• [Task item]: Your job here is to restate every record exactly, pictures excluded.

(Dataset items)
↓↓↓

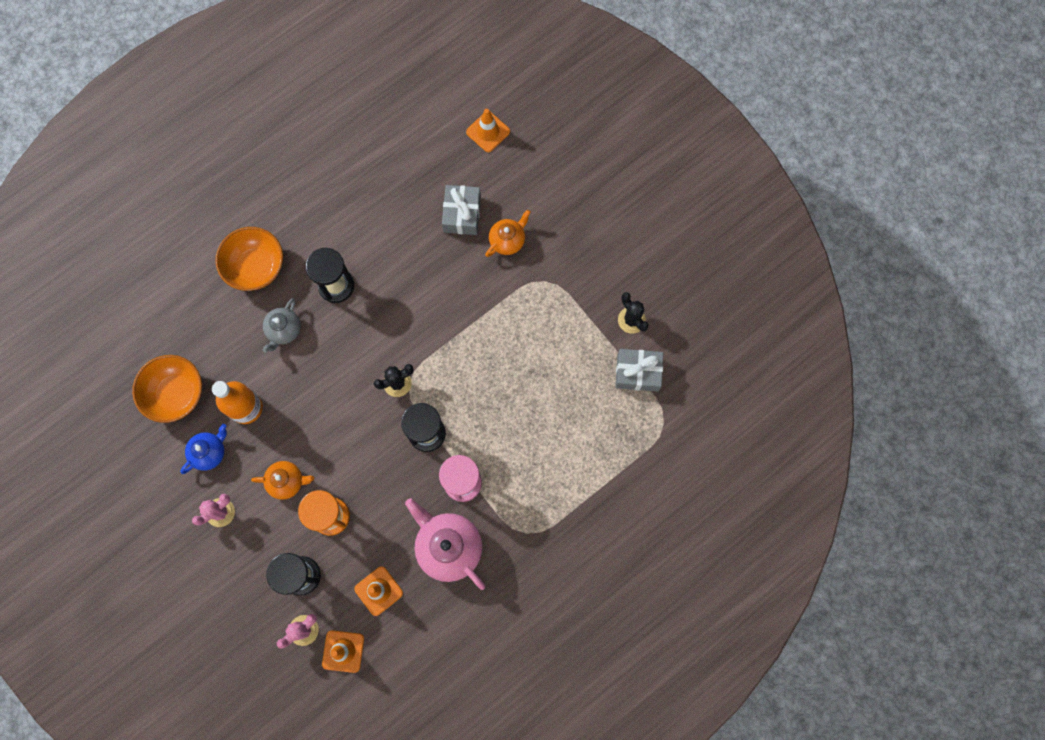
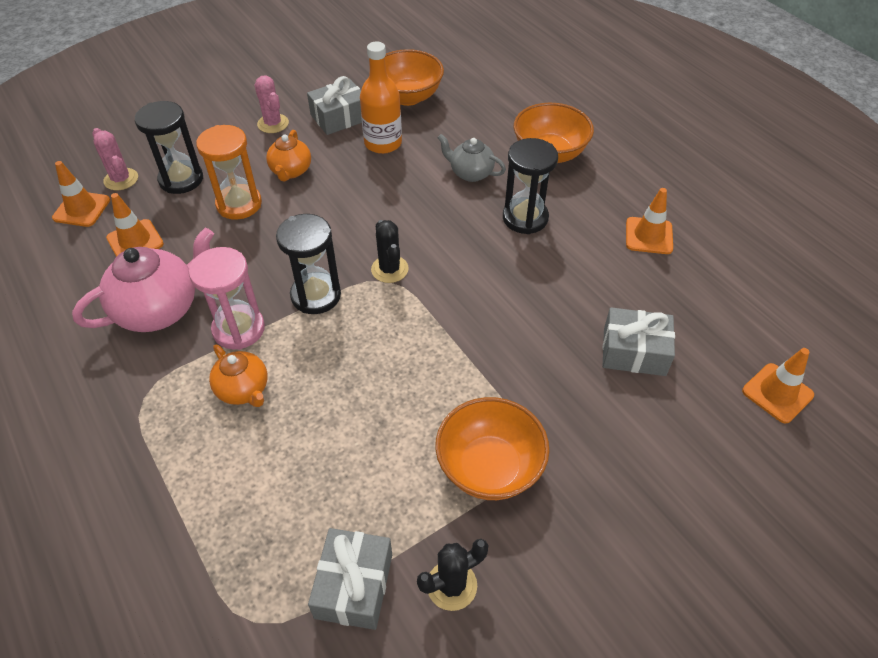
camera: 95 degrees right, 25 degrees down
(209, 452) = (339, 117): blue teapot -> grey gift
(351, 196) = (649, 236): none -> orange traffic cone
(507, 240) = (595, 406): orange teapot -> orange teapot (243, 390)
(557, 303) = (489, 467): none -> orange bowl

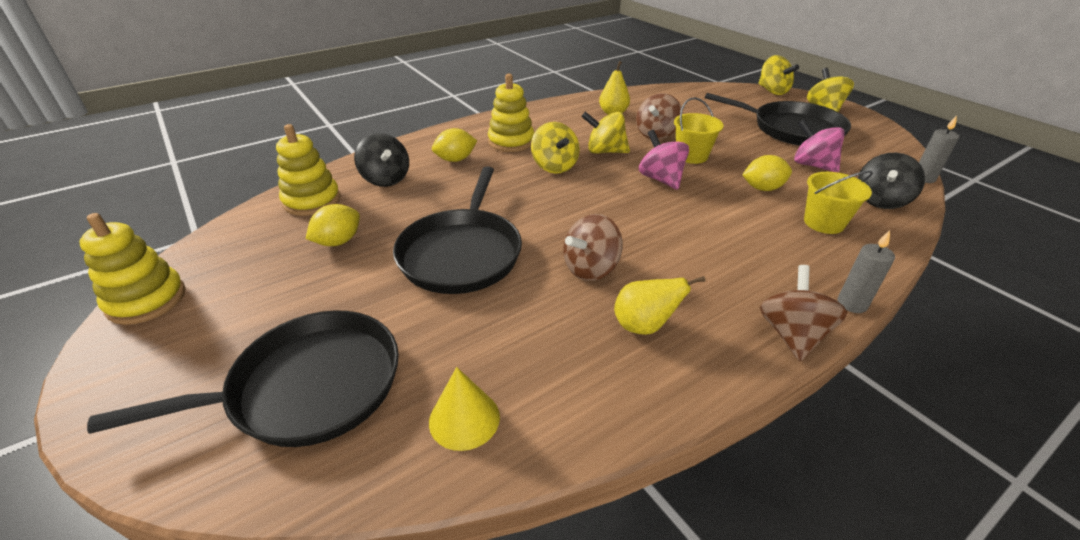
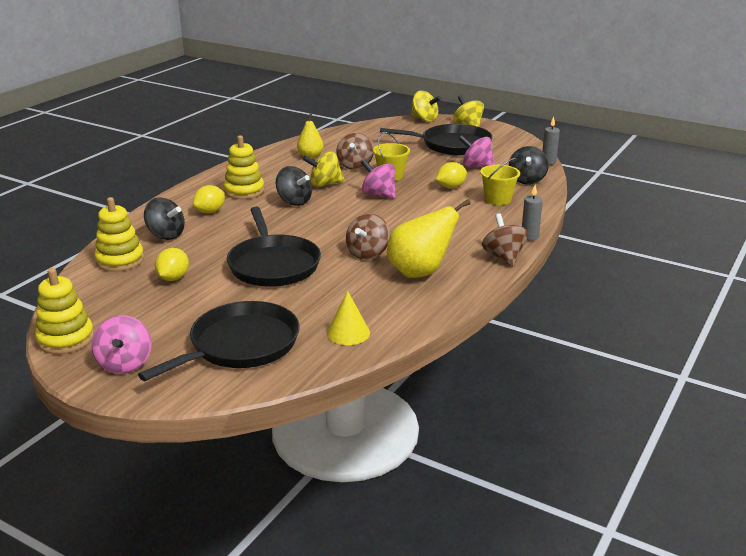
camera: 25 degrees left, 10 degrees down
(155, 368) = (125, 364): none -> pink spinning top
(554, 166) = (294, 201): yellow spinning top -> black spinning top
(644, 326) = (420, 272): yellow pear -> yellow pear, size x1.66

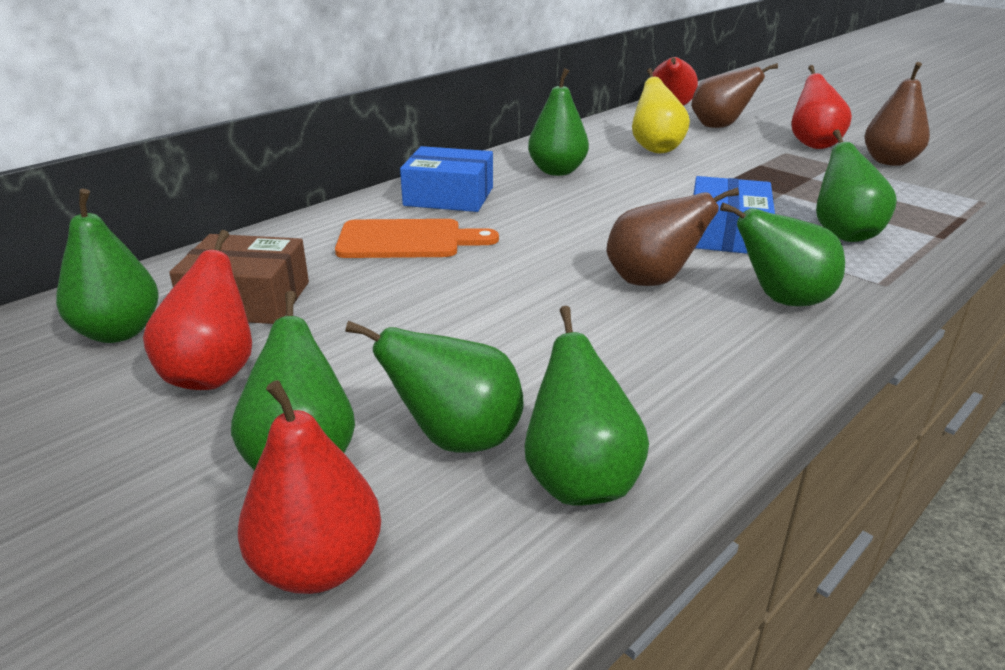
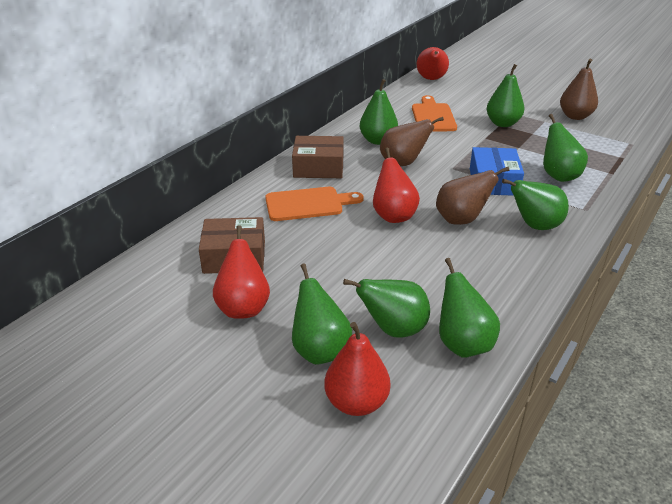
camera: 10 degrees left, 5 degrees up
(119, 332) = (171, 287): green pear -> green pear (502, 123)
(449, 196) = (318, 167): blue box -> brown box
(656, 149) = (433, 116): yellow pear -> orange cutting board
(719, 126) = (467, 93): brown pear -> brown pear (403, 163)
(813, 144) = (528, 105): red pear -> red pear (393, 216)

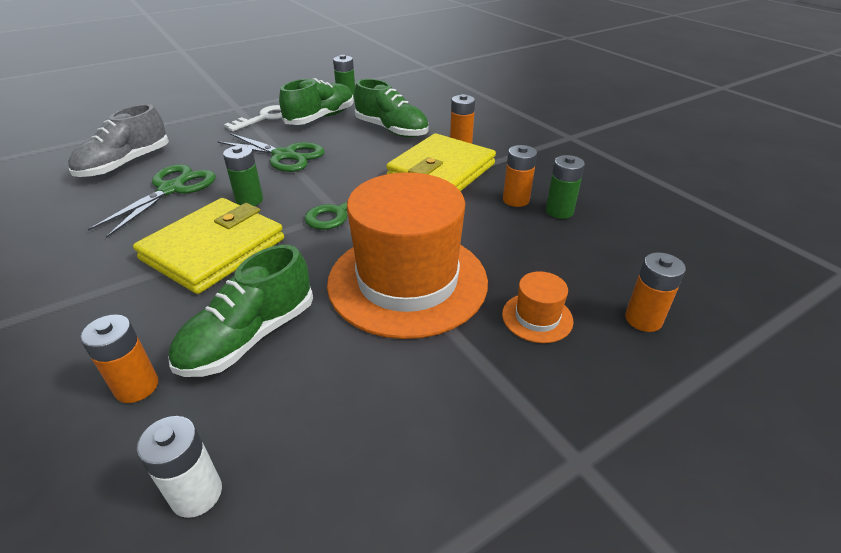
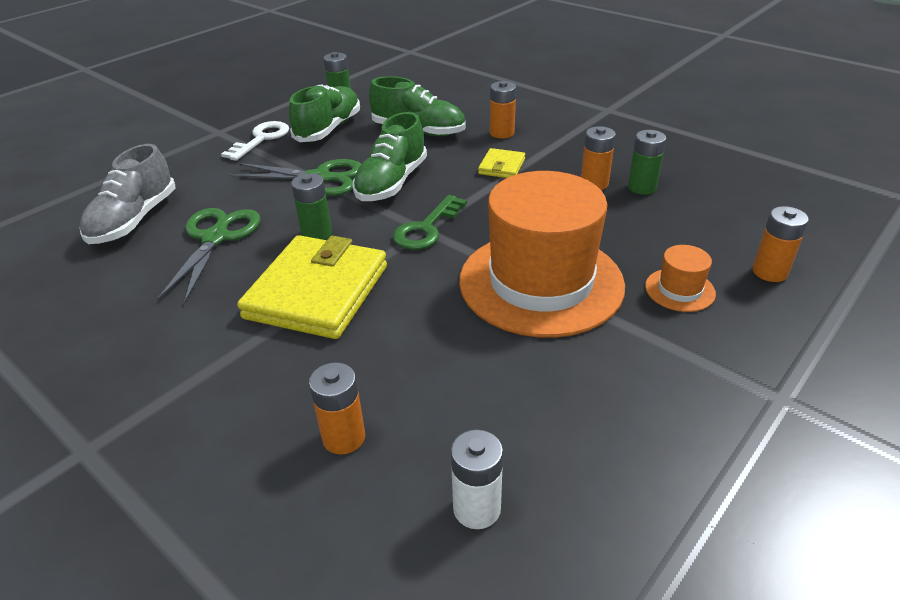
camera: 15 degrees left, 0 degrees up
(249, 337) = (423, 367): green shoe -> green shoe (391, 183)
(441, 171) = (502, 166): yellow wallet -> yellow wallet, size x0.46

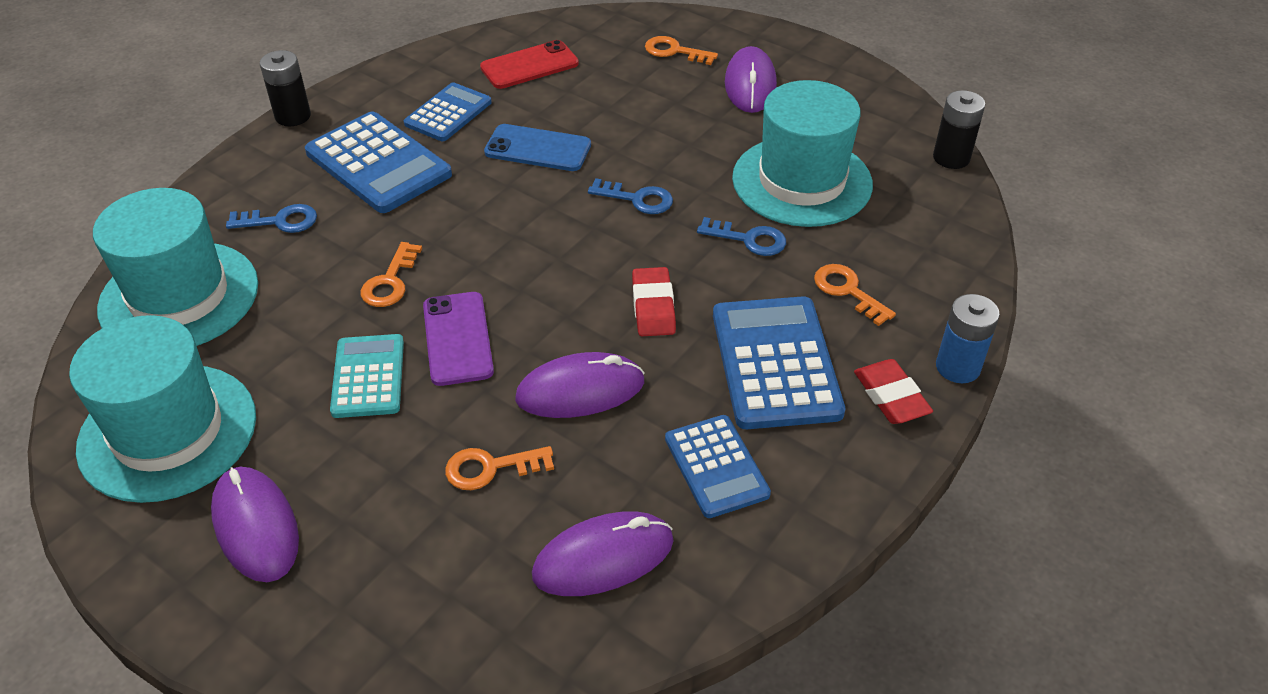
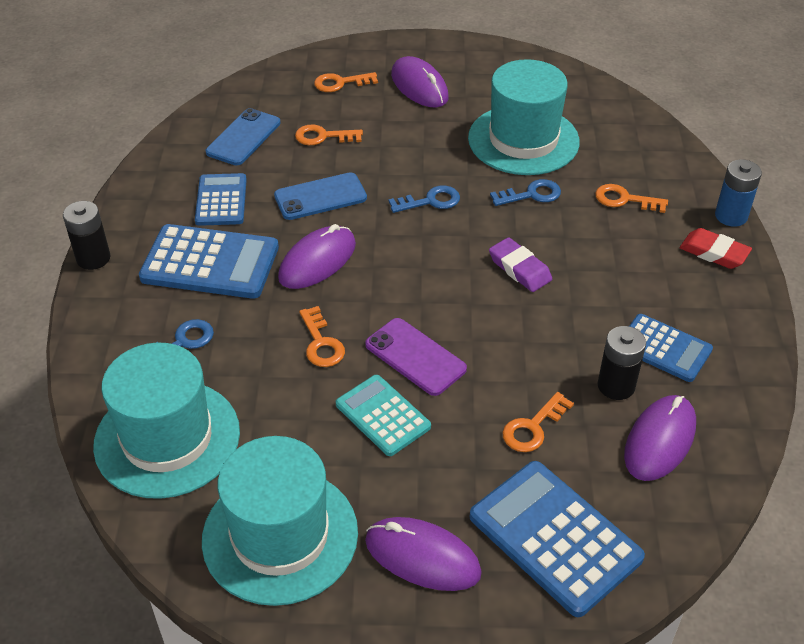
camera: 35 degrees left, 0 degrees up
(529, 66) = (243, 137): red phone -> blue phone
(580, 390) = (534, 347): purple mouse -> purple mouse (317, 261)
(602, 94) = (323, 137): none -> orange key
(653, 306) = (519, 269): red eraser -> purple eraser
(775, 363) = (630, 266): blue calculator -> blue calculator (555, 537)
(951, 158) = (596, 84): black battery -> black battery (616, 386)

↑↑↑

• [Reply]:
camera: 95 degrees right, 25 degrees down
(209, 452) = (339, 117): blue teapot -> grey gift
(351, 196) = (649, 236): none -> orange traffic cone
(507, 240) = (595, 406): orange teapot -> orange teapot (243, 390)
(557, 303) = (489, 467): none -> orange bowl

camera: 25 degrees left, 10 degrees down
(155, 368) = (125, 364): none -> pink spinning top
(554, 166) = (294, 201): yellow spinning top -> black spinning top
(644, 326) = (420, 272): yellow pear -> yellow pear, size x1.66

camera: 10 degrees left, 5 degrees up
(119, 332) = (171, 287): green pear -> green pear (502, 123)
(449, 196) = (318, 167): blue box -> brown box
(656, 149) = (433, 116): yellow pear -> orange cutting board
(719, 126) = (467, 93): brown pear -> brown pear (403, 163)
(813, 144) = (528, 105): red pear -> red pear (393, 216)

camera: 15 degrees left, 0 degrees up
(249, 337) = (423, 367): green shoe -> green shoe (391, 183)
(441, 171) = (502, 166): yellow wallet -> yellow wallet, size x0.46

camera: 35 degrees left, 0 degrees up
(529, 66) = (243, 137): red phone -> blue phone
(580, 390) = (534, 347): purple mouse -> purple mouse (317, 261)
(602, 94) = (323, 137): none -> orange key
(653, 306) = (519, 269): red eraser -> purple eraser
(775, 363) = (630, 266): blue calculator -> blue calculator (555, 537)
(951, 158) = (596, 84): black battery -> black battery (616, 386)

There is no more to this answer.